Assigned task: The exercise asks you to copy every line below in which "speaker" appears.

Modification records
* * *

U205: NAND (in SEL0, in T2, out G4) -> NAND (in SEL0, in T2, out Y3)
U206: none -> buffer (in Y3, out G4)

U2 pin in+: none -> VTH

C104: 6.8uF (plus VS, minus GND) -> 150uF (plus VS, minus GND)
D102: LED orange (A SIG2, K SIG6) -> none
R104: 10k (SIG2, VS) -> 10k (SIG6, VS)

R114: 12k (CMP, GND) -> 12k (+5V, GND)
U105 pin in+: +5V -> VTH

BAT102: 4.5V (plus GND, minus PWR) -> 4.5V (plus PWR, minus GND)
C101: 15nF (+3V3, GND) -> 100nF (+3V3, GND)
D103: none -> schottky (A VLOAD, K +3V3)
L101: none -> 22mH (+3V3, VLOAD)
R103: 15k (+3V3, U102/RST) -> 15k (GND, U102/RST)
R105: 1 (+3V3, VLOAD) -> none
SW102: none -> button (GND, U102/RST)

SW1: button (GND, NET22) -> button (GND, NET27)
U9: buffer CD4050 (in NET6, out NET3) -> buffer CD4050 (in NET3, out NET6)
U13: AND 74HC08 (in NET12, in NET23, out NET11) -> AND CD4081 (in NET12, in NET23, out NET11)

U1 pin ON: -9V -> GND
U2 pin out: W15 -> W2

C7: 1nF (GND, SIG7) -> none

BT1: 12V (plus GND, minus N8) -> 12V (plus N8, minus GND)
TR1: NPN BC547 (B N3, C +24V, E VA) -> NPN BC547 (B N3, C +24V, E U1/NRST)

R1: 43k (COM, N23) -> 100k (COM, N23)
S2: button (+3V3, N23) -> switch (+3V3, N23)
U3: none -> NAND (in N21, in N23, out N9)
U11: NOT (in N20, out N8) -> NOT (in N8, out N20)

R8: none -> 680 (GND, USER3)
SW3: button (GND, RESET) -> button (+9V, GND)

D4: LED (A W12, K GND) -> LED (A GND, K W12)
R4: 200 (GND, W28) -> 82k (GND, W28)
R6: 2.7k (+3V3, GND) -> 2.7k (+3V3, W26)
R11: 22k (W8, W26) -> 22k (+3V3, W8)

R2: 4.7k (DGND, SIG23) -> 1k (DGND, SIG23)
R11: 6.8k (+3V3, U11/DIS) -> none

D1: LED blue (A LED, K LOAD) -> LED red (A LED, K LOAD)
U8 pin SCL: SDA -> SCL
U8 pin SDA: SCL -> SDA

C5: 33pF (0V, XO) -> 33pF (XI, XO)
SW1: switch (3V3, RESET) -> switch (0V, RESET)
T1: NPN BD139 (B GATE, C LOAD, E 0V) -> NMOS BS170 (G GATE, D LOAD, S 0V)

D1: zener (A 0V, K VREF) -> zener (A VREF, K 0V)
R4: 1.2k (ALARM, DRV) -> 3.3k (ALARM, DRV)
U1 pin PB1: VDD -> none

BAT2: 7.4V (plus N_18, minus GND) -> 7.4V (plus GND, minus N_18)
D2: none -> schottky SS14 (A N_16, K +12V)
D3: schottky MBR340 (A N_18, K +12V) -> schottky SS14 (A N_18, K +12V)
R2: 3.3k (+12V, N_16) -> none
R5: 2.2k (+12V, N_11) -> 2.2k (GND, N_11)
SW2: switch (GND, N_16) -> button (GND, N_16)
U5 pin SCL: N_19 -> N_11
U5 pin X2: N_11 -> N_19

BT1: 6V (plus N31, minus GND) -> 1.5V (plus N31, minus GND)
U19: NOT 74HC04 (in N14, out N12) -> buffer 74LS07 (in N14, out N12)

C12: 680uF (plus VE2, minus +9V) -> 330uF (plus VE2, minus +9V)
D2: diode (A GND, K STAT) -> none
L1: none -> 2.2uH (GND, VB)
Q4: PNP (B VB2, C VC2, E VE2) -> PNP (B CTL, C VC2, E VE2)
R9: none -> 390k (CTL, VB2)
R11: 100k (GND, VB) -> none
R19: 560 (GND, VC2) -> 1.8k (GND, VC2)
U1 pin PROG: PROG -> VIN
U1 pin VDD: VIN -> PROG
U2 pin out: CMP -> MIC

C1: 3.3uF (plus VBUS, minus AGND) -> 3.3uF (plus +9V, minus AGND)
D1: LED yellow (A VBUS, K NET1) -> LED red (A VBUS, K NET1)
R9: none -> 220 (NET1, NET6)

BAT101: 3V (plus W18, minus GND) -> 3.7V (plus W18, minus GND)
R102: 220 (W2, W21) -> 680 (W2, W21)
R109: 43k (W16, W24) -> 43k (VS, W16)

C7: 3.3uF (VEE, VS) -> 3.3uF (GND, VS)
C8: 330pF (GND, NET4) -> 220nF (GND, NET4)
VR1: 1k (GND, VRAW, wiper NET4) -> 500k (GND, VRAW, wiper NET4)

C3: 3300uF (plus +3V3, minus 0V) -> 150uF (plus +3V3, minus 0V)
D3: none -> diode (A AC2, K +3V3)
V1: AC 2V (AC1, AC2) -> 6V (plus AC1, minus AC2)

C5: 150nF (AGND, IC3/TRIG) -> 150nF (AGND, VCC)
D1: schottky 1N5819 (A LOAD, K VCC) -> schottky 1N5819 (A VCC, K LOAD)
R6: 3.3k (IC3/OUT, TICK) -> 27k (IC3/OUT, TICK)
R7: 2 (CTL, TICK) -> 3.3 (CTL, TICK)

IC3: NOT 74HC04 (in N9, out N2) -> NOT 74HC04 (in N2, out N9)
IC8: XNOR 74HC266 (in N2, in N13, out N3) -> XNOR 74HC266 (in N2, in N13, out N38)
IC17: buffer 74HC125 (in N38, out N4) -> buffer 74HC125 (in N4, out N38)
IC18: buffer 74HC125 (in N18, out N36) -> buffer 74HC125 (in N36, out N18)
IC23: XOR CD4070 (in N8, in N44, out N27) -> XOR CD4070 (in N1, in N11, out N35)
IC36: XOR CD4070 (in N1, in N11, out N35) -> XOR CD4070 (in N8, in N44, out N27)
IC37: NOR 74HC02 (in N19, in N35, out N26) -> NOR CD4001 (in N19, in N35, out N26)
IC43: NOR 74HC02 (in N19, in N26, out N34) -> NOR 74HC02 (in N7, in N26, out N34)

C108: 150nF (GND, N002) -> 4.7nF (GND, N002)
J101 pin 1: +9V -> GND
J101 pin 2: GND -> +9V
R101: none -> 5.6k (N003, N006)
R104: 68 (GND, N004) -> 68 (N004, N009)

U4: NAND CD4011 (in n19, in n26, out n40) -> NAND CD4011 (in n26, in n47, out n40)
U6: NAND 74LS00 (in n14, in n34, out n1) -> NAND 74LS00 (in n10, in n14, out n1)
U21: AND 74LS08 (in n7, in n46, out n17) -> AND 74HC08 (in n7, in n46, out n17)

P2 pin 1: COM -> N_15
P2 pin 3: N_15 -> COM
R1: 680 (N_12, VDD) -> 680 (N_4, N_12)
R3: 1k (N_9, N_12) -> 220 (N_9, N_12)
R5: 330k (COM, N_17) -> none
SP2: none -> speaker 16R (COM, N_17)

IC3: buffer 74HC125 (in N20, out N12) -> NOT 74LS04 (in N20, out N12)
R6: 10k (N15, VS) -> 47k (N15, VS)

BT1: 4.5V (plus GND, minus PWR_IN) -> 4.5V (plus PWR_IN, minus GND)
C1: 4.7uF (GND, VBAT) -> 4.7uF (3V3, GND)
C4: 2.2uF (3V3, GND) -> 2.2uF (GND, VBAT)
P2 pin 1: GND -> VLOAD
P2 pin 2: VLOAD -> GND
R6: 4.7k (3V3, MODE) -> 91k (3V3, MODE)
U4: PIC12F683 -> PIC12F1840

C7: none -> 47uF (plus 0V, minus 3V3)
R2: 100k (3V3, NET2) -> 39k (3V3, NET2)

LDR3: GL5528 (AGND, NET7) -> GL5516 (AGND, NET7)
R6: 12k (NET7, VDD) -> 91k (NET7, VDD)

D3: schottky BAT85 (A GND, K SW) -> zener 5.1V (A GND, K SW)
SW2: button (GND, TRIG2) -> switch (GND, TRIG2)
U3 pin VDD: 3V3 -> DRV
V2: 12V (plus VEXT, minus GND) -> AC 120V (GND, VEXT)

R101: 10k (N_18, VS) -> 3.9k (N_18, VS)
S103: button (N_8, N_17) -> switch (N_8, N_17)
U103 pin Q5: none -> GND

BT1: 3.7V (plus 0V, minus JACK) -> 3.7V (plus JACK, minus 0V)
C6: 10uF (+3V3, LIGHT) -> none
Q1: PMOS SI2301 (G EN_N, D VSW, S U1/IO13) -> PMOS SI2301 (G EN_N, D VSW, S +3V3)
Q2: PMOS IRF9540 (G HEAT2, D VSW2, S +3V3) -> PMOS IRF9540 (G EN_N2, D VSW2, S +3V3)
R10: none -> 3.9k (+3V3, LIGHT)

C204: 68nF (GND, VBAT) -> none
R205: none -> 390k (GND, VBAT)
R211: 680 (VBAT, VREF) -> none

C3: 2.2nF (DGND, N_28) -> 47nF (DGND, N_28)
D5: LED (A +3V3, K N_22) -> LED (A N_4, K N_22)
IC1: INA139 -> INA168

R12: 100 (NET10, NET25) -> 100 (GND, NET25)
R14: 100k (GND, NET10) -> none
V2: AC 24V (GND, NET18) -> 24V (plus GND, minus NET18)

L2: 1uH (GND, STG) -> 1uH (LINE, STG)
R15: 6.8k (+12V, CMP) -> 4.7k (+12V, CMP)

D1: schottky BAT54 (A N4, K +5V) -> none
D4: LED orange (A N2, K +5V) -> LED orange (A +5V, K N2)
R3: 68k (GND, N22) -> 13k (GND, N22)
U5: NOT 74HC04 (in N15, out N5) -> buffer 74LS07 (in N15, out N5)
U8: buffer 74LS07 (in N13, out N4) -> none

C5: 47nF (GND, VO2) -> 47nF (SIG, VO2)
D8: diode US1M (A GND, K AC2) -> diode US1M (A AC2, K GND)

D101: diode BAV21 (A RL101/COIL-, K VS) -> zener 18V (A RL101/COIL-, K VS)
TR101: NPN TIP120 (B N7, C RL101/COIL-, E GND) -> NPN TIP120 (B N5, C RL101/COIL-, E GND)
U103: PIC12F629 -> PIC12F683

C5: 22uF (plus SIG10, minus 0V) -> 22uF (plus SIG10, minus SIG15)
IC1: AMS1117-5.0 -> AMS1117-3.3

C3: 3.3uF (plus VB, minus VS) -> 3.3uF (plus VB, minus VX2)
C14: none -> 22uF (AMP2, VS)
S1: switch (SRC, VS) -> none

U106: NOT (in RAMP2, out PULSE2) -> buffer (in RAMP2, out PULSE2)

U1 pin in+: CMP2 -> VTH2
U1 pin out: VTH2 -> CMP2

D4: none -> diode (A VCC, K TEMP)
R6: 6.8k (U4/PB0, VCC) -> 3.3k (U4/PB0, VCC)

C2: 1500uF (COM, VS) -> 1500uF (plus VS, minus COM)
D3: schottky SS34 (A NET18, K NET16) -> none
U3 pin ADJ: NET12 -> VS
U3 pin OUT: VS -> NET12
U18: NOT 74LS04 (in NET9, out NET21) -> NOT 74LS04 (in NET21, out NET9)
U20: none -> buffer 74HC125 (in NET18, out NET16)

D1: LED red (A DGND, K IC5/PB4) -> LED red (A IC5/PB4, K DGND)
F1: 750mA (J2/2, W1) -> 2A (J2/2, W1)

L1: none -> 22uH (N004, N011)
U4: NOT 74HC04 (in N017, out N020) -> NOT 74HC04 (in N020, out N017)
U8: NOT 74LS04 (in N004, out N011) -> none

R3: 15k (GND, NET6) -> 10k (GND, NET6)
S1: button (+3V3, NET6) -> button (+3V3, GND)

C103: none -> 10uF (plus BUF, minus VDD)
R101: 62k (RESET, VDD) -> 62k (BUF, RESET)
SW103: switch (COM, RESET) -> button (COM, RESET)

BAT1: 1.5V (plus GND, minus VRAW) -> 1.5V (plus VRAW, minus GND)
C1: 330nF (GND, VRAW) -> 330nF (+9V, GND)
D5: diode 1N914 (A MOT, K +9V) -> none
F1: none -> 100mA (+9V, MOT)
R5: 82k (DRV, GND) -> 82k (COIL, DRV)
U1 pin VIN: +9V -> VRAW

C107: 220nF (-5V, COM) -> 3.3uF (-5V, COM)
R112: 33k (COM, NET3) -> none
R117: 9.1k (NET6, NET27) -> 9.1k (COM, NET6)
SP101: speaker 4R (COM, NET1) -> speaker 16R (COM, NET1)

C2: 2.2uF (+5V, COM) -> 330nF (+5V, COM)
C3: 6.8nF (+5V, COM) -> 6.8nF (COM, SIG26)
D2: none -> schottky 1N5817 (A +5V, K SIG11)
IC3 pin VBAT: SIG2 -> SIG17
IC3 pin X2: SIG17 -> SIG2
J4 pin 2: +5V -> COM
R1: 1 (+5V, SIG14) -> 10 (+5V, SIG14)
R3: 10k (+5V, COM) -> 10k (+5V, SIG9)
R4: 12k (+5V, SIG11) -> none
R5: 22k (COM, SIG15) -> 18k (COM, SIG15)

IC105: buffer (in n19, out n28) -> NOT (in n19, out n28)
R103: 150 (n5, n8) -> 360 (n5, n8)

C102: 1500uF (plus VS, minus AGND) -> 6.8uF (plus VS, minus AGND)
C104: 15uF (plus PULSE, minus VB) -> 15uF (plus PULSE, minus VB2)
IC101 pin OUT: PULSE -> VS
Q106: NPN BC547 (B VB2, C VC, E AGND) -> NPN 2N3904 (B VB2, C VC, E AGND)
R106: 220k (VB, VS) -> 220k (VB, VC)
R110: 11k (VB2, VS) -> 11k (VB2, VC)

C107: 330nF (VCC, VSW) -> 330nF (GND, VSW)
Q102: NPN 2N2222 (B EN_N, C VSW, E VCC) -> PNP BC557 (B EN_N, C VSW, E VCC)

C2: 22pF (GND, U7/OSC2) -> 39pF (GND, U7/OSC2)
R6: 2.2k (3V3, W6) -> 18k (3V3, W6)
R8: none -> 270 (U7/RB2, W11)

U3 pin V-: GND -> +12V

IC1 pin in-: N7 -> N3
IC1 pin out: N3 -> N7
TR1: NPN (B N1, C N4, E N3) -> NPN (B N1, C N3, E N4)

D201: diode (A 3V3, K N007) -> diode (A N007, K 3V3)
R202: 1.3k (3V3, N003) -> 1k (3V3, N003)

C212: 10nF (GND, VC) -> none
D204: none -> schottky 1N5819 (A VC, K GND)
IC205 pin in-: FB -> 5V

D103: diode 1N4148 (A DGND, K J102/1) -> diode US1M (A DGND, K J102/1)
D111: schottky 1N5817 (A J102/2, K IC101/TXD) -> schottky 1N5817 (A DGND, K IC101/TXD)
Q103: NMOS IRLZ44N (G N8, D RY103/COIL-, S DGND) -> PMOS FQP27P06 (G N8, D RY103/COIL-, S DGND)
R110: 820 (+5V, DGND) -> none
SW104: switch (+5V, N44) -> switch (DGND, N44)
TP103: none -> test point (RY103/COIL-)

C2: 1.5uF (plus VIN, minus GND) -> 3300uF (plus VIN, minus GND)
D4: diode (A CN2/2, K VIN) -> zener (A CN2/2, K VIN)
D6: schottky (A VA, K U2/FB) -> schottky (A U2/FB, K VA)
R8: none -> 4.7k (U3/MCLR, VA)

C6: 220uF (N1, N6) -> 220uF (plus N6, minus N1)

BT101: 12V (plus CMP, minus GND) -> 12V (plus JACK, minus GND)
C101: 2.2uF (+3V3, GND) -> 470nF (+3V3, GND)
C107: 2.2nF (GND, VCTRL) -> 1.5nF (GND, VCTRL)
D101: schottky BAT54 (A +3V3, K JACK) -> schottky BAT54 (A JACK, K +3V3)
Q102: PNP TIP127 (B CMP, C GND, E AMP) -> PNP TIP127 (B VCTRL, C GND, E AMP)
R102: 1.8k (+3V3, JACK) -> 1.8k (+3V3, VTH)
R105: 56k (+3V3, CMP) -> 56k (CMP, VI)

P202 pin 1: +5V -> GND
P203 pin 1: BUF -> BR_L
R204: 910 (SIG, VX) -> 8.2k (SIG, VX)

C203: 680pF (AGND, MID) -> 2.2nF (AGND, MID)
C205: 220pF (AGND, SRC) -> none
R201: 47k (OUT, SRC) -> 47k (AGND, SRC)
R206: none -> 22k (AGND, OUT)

* * *

Exercise output:
SP2: none -> speaker 16R (COM, N_17)
SP101: speaker 4R (COM, NET1) -> speaker 16R (COM, NET1)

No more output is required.